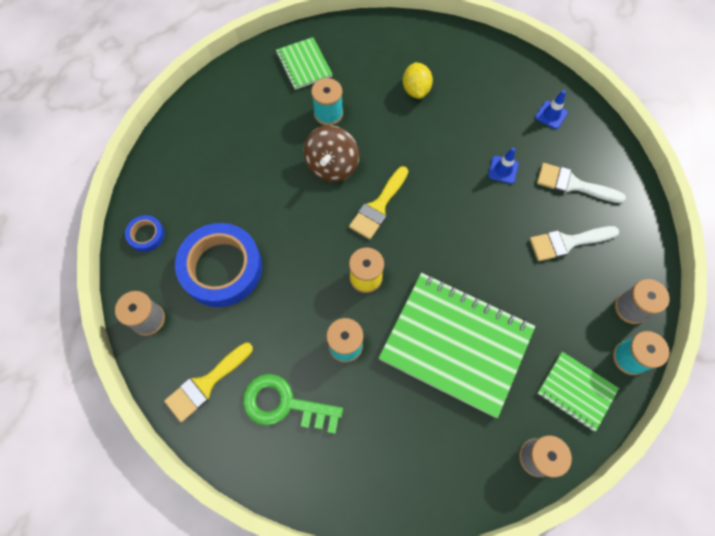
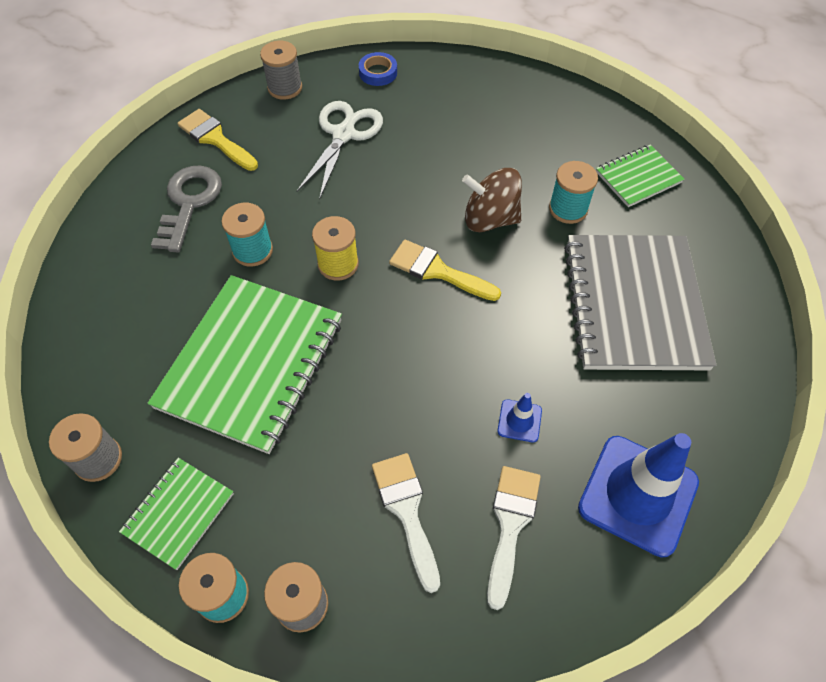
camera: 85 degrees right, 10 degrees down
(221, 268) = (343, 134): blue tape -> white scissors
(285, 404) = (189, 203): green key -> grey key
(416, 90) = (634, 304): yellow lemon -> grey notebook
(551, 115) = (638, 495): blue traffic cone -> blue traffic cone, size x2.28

::::

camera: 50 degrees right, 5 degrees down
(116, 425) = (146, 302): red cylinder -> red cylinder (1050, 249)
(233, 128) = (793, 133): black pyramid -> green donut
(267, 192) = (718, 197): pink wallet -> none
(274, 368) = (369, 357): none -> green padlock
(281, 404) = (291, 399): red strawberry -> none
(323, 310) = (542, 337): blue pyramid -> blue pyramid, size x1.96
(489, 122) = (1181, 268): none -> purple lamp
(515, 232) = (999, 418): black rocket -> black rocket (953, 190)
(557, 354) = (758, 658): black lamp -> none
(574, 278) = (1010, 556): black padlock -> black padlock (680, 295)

::::

**The problem**: The entries above hold a line with "(281, 404) = (291, 399): red" and a later line with "(515, 232) = (999, 418): black". Write out exactly those lines and all lines between, nothing more.

**Task solution**:
(281, 404) = (291, 399): red strawberry -> none
(323, 310) = (542, 337): blue pyramid -> blue pyramid, size x1.96
(489, 122) = (1181, 268): none -> purple lamp
(515, 232) = (999, 418): black rocket -> black rocket (953, 190)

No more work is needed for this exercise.